[Stored items]

▽

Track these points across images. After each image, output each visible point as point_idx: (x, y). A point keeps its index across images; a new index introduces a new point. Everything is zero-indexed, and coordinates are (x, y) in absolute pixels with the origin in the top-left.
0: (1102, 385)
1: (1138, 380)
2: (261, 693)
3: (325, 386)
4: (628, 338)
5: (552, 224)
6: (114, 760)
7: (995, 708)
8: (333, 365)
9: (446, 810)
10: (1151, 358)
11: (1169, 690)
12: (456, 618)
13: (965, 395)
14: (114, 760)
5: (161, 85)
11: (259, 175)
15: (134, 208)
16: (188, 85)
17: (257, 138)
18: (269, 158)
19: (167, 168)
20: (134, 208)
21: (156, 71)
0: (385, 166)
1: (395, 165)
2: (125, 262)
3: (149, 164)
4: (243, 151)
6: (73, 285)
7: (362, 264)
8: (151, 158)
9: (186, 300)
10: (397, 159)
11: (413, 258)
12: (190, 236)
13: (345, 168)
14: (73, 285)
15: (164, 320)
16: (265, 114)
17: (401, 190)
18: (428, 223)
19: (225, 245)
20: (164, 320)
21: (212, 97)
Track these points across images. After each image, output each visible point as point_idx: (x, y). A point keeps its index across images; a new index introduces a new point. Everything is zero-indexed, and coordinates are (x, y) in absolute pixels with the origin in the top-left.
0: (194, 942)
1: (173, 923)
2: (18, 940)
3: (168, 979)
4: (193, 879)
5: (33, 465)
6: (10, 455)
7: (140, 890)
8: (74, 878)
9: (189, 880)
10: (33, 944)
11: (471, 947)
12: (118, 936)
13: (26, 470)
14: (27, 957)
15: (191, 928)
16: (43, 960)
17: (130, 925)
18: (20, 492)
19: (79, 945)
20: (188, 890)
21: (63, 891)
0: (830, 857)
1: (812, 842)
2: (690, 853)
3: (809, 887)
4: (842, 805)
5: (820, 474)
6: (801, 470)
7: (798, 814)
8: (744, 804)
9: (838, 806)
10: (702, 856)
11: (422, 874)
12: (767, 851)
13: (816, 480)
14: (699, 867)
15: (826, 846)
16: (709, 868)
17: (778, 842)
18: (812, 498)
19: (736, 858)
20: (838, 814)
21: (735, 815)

△

Exercise brief:
Copy out the material word for word, everything from the line containing "15: (134, 208)" down to the line containing "11: (413, 258)", with both of those lines included.

Task output:
15: (134, 208)
16: (188, 85)
17: (257, 138)
18: (269, 158)
19: (167, 168)
20: (134, 208)
21: (156, 71)
0: (385, 166)
1: (395, 165)
2: (125, 262)
3: (149, 164)
4: (243, 151)
6: (73, 285)
7: (362, 264)
8: (151, 158)
9: (186, 300)
10: (397, 159)
11: (413, 258)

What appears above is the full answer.